- [STATED GOAL] Echo every one of the following lines word for word, but leave the pictures out of your reply.

Spatial reasoning data based on images:
╔══

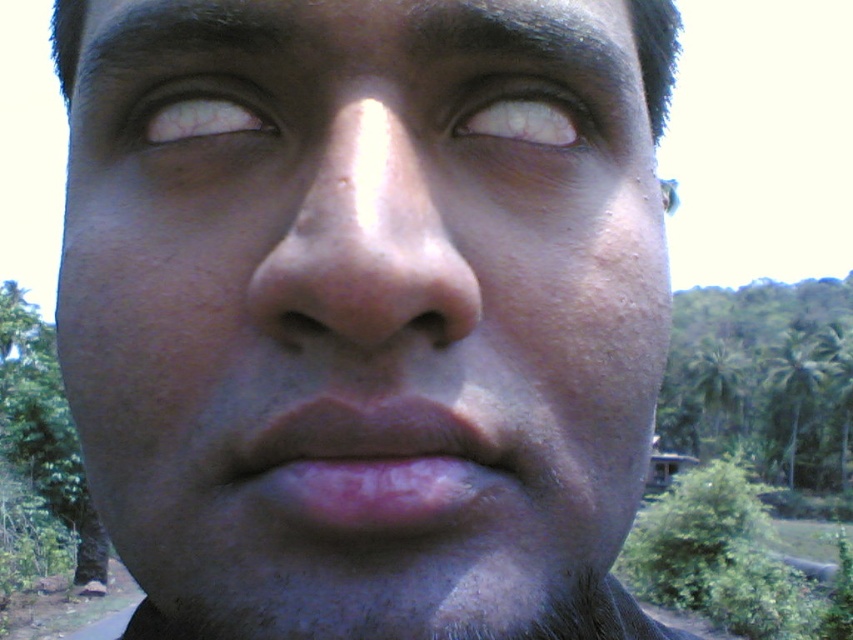
You are a makeup artist preparing to apply lipstick. You need to ensure the lipstick fits within the visible area of the face. Given that the smooth skin face at center is larger than the pink matte lips at center, will the lipstick application area be entirely within the face?

Yes, the smooth skin face at center is larger in size than the pink matte lips at center, so the lipstick application area will be entirely within the face.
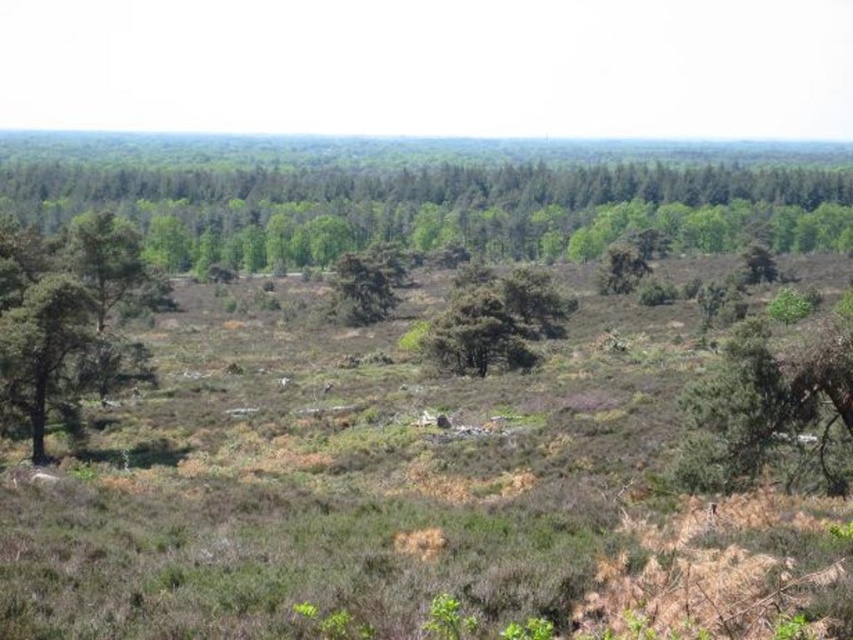
Can you confirm if green rough bark tree at left is thinner than green leafy tree at center-right?

In fact, green rough bark tree at left might be wider than green leafy tree at center-right.

In order to click on green rough bark tree at left in this screenshot , I will do `click(68, 320)`.

Between green leafy trees at upper center and green leafy tree at right, which one appears on the left side from the viewer's perspective?

green leafy trees at upper center is more to the left.

Does green leafy trees at upper center come in front of green leafy tree at right?

No, it is behind green leafy tree at right.

The height and width of the screenshot is (640, 853). What do you see at coordinates (428, 205) in the screenshot? I see `green leafy trees at upper center` at bounding box center [428, 205].

You are a GUI agent. You are given a task and a screenshot of the screen. Output one action in this format:
    pyautogui.click(x=<x>, y=<y>)
    Task: Click on the green leafy trees at upper center
    
    Given the screenshot: What is the action you would take?
    pyautogui.click(x=428, y=205)

Who is higher up, green rough bark tree at left or green leafy tree at right?

Positioned higher is green rough bark tree at left.

From the picture: Can you confirm if green rough bark tree at left is positioned to the right of green leafy tree at right?

In fact, green rough bark tree at left is to the left of green leafy tree at right.

Does point (26, 284) lie in front of point (701, 451)?

No, it is behind (701, 451).

Identify the location of green rough bark tree at left. (68, 320).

╚══

- [RESULT OF THIS TASK]
You are a makeup artist preparing to apply lipstick. You need to ensure the lipstick fits within the visible area of the face. Given that the smooth skin face at center is larger than the pink matte lips at center, will the lipstick application area be entirely within the face?

Yes, the smooth skin face at center is larger in size than the pink matte lips at center, so the lipstick application area will be entirely within the face.
Can you confirm if green rough bark tree at left is thinner than green leafy tree at center-right?

In fact, green rough bark tree at left might be wider than green leafy tree at center-right.

In order to click on green rough bark tree at left in this screenshot , I will do `click(68, 320)`.

Between green leafy trees at upper center and green leafy tree at right, which one appears on the left side from the viewer's perspective?

green leafy trees at upper center is more to the left.

Does green leafy trees at upper center come in front of green leafy tree at right?

No, it is behind green leafy tree at right.

The height and width of the screenshot is (640, 853). What do you see at coordinates (428, 205) in the screenshot? I see `green leafy trees at upper center` at bounding box center [428, 205].

You are a GUI agent. You are given a task and a screenshot of the screen. Output one action in this format:
    pyautogui.click(x=<x>, y=<y>)
    Task: Click on the green leafy trees at upper center
    
    Given the screenshot: What is the action you would take?
    pyautogui.click(x=428, y=205)

Who is higher up, green rough bark tree at left or green leafy tree at right?

Positioned higher is green rough bark tree at left.

From the picture: Can you confirm if green rough bark tree at left is positioned to the right of green leafy tree at right?

In fact, green rough bark tree at left is to the left of green leafy tree at right.

Does point (26, 284) lie in front of point (701, 451)?

No, it is behind (701, 451).

Identify the location of green rough bark tree at left. (68, 320).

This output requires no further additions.